[Work to be completed] From the line containing "(421, 289) = (482, 195): yellow" onward, every line of the entries is to be set down exactly, the last line included.

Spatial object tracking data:
============================================================

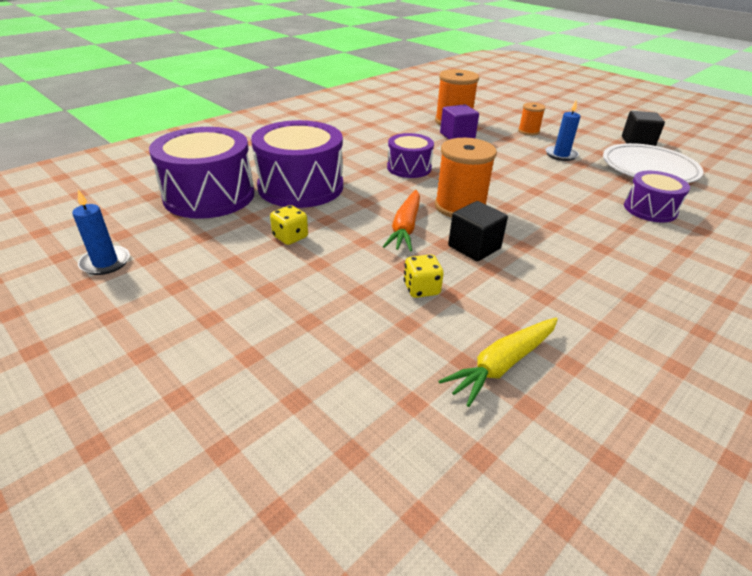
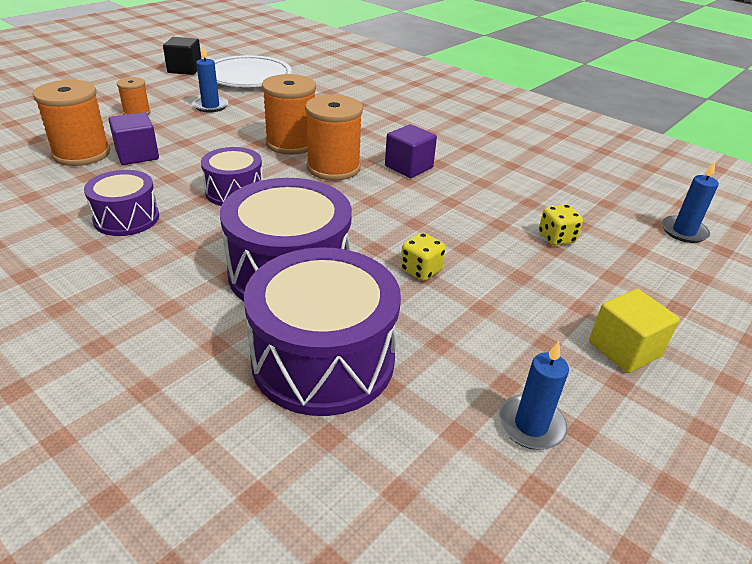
camera: 95 degrees left, 0 degrees up
(143, 330) = (624, 349): none -> yellow cube
(332, 477) = (683, 231): none -> blue candle
(405, 227) = (382, 199): orange carrot -> none
(421, 289) = (482, 195): yellow dice -> yellow dice (556, 238)
(474, 247) = (408, 167): black cube -> purple cube
(502, 188) = (291, 143): none -> orange spool
(502, 365) = (551, 170): yellow carrot -> none
(650, 209) = (327, 91): purple drum -> purple drum (126, 218)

============================================================

[Output for this exercise]
(421, 289) = (482, 195): yellow dice -> yellow dice (556, 238)
(474, 247) = (408, 167): black cube -> purple cube
(502, 188) = (291, 143): none -> orange spool
(502, 365) = (551, 170): yellow carrot -> none
(650, 209) = (327, 91): purple drum -> purple drum (126, 218)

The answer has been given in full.